* Problem statement
Restate, exactly as written, the entries below from the line that holds "(178, 399) = (452, 361): none -> white cheese" through the line that holds "(940, 192) = (636, 440): none". Pictures are not part of the copy.

* Raw data
------------------------------------

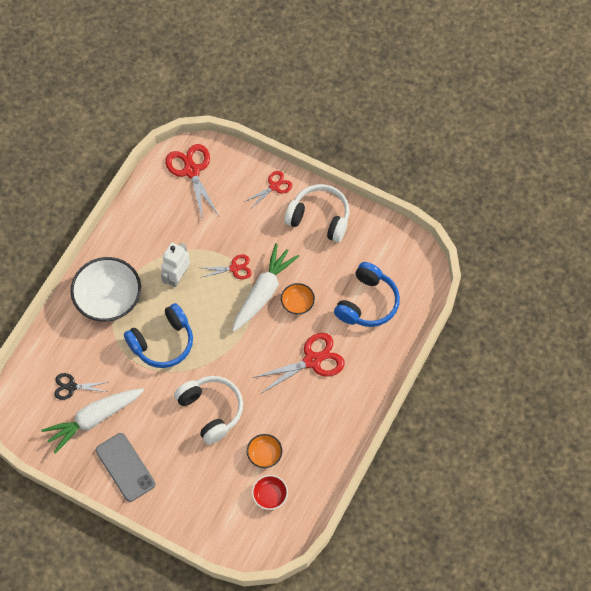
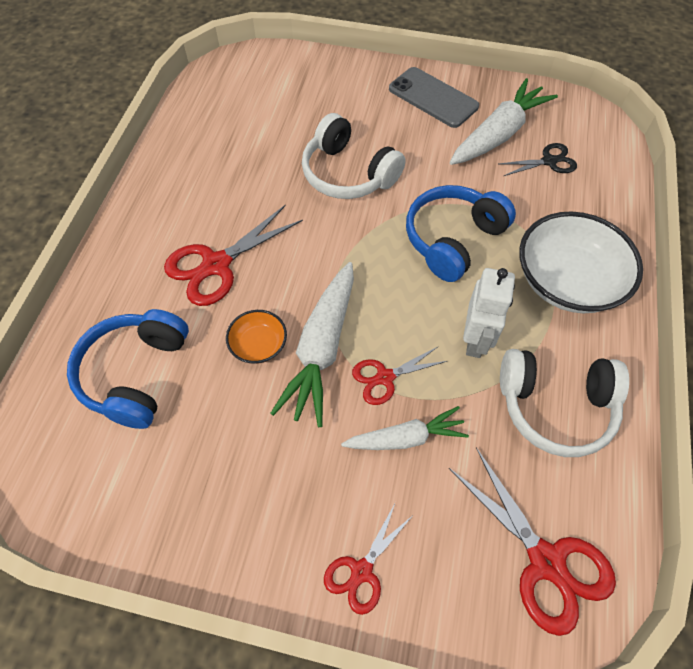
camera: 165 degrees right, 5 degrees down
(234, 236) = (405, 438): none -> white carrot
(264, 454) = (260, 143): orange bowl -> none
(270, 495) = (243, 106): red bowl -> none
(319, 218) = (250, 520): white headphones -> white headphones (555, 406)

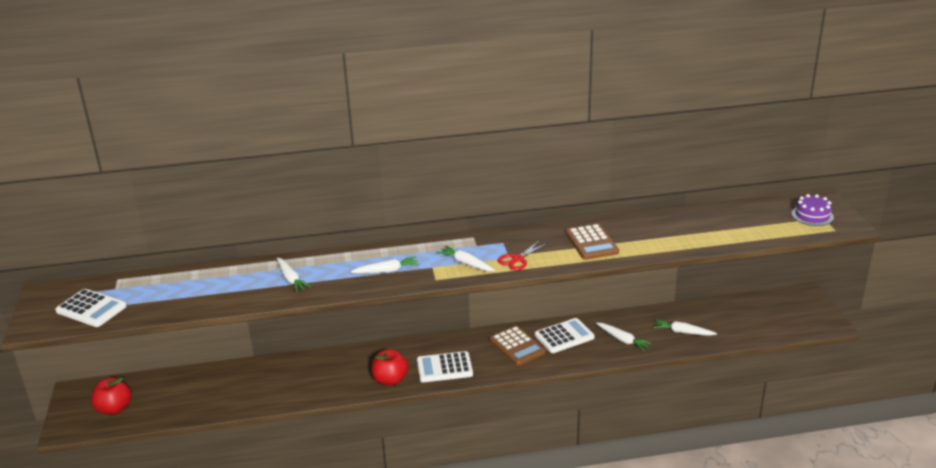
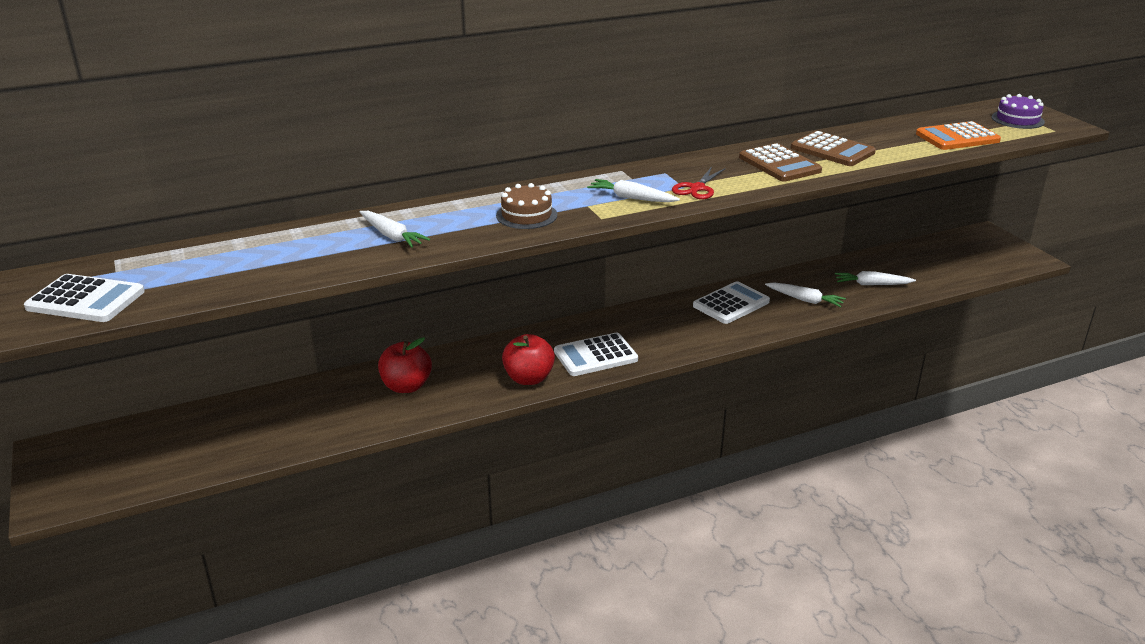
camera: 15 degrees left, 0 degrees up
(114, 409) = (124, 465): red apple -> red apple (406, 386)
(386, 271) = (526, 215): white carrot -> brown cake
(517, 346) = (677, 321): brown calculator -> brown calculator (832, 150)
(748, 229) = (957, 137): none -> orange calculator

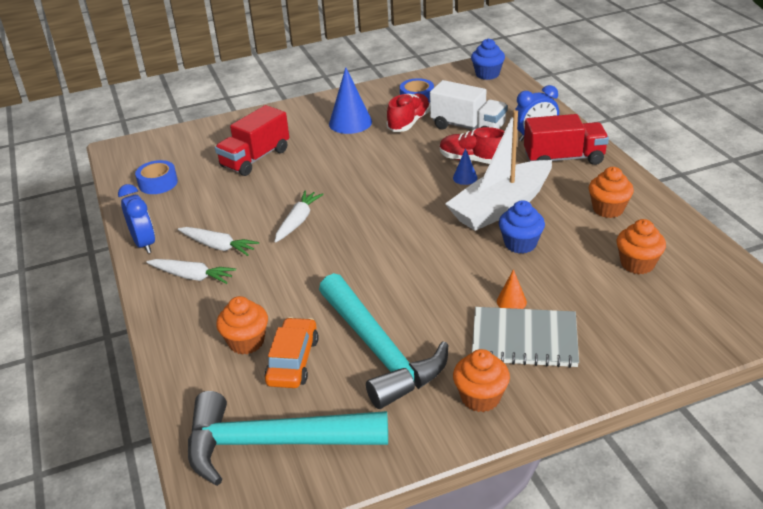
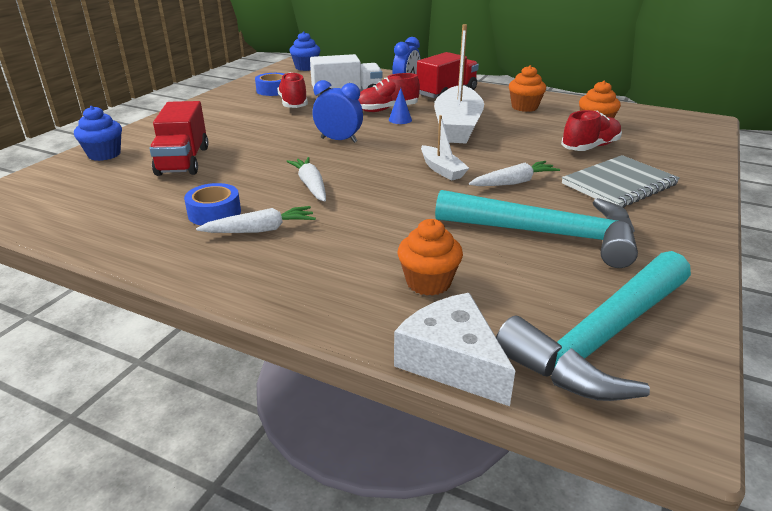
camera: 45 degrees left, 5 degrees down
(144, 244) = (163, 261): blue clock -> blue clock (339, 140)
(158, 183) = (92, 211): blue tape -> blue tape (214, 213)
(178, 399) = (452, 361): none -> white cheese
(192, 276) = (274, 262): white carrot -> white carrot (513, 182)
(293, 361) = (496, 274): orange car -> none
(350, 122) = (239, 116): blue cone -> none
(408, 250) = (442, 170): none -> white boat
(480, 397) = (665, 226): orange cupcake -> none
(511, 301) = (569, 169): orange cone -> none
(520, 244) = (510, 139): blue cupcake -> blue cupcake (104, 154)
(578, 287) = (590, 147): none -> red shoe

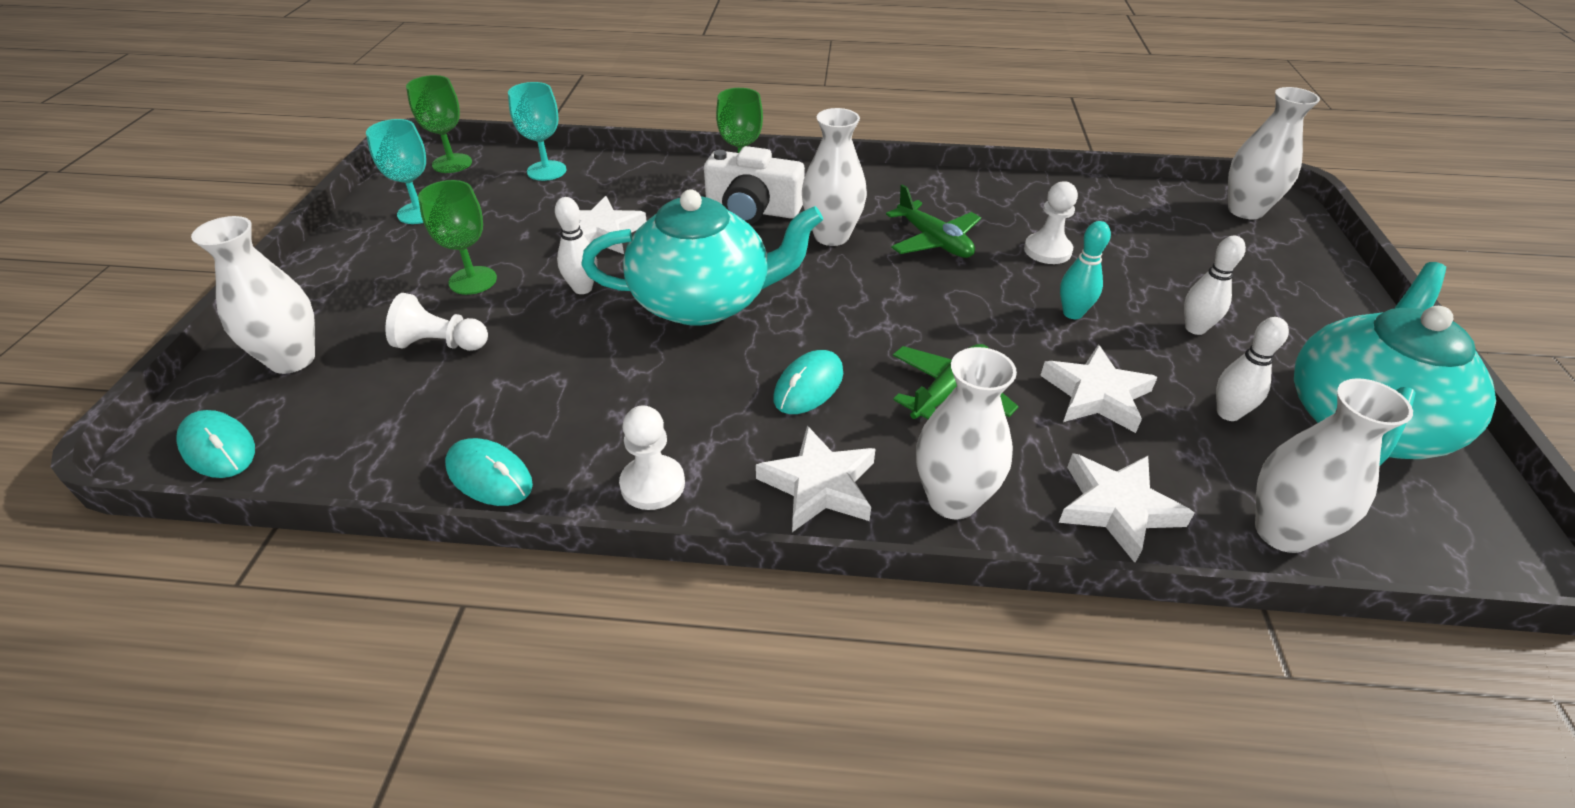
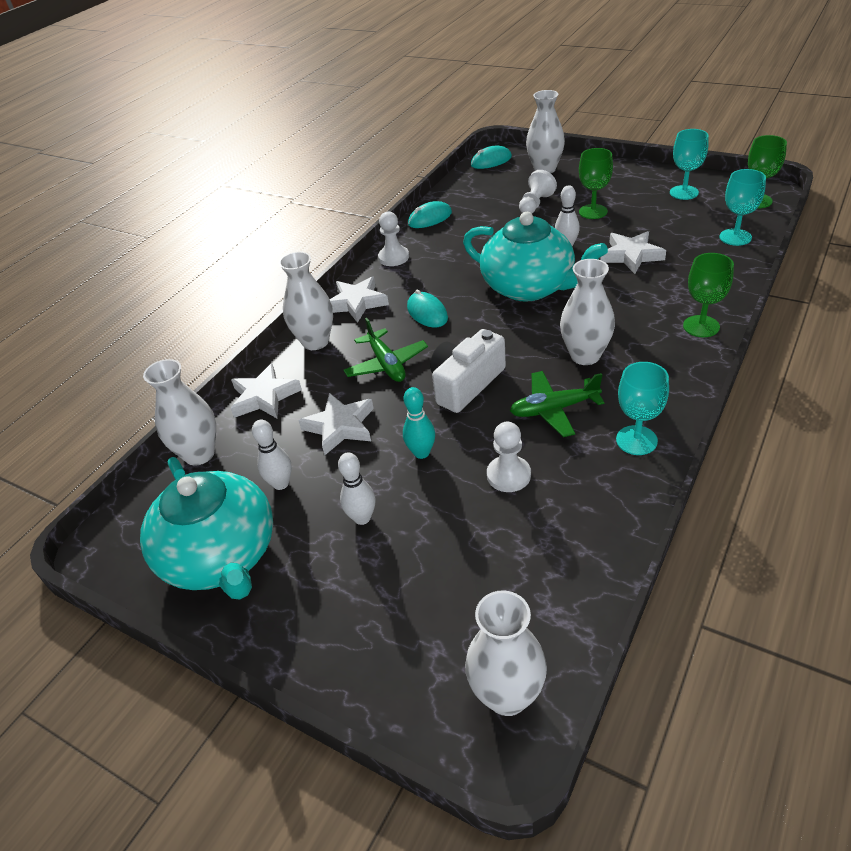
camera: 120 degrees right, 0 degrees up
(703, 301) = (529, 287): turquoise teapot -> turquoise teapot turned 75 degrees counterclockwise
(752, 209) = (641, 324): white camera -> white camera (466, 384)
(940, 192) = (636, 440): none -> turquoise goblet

------------------------------------

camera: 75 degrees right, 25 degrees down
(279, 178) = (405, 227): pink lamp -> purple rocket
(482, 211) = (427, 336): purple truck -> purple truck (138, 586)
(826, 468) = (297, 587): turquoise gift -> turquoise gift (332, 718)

------------------------------------

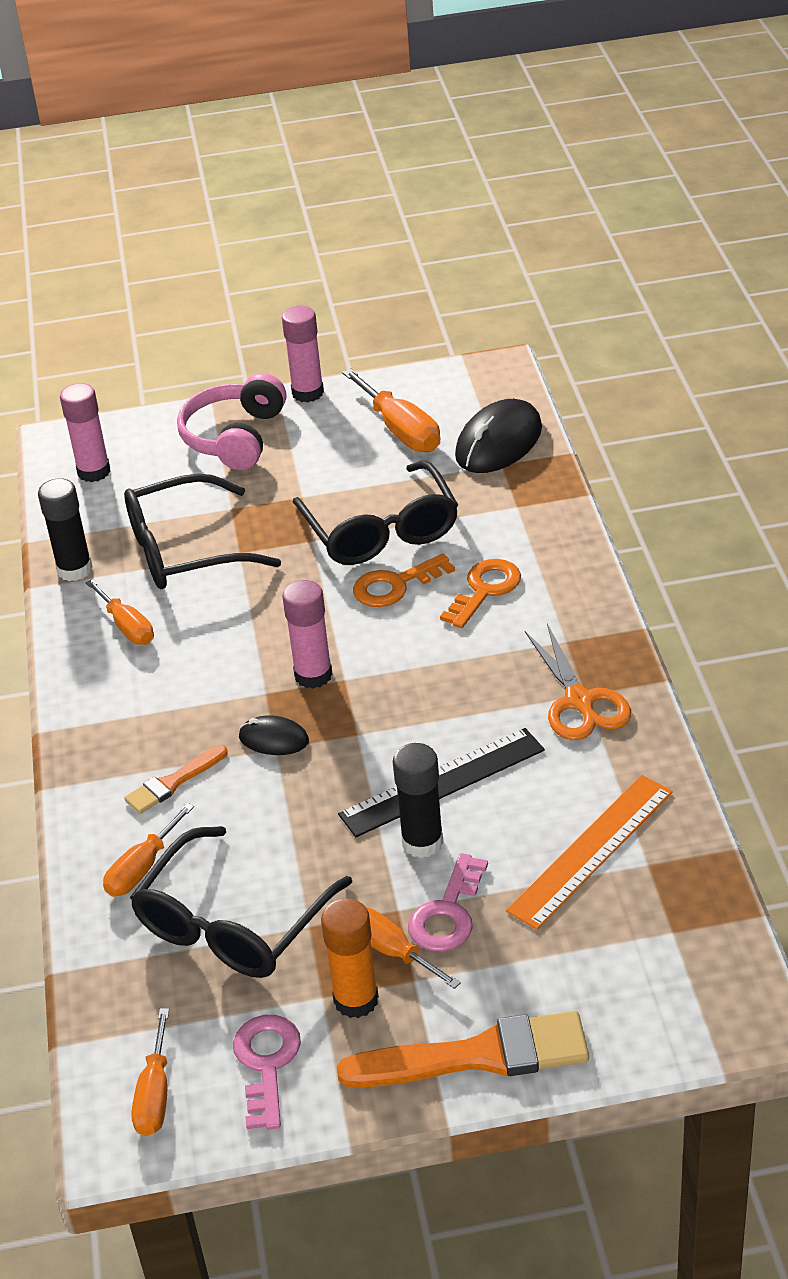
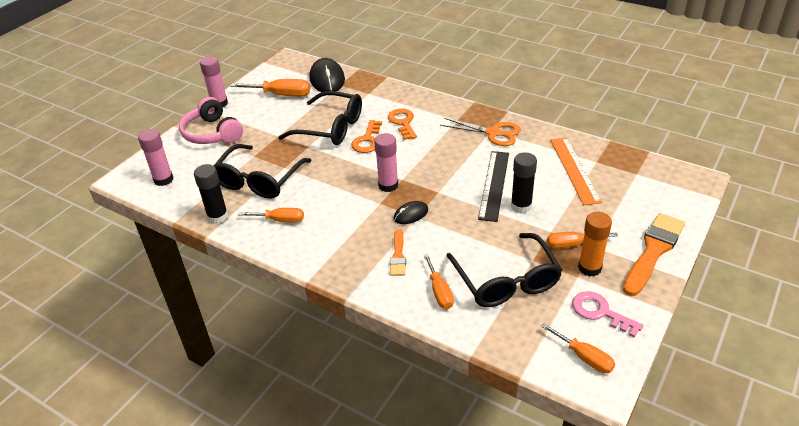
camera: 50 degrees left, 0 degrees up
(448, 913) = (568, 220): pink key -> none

------------------------------------

* Expected output
(178, 399) = (452, 361): none -> white cheese
(192, 276) = (274, 262): white carrot -> white carrot (513, 182)
(293, 361) = (496, 274): orange car -> none
(350, 122) = (239, 116): blue cone -> none
(408, 250) = (442, 170): none -> white boat
(480, 397) = (665, 226): orange cupcake -> none
(511, 301) = (569, 169): orange cone -> none
(520, 244) = (510, 139): blue cupcake -> blue cupcake (104, 154)
(578, 287) = (590, 147): none -> red shoe

camera: 120 degrees right, 0 degrees up
(703, 301) = (529, 287): turquoise teapot -> turquoise teapot turned 75 degrees counterclockwise
(752, 209) = (641, 324): white camera -> white camera (466, 384)
(940, 192) = (636, 440): none -> turquoise goblet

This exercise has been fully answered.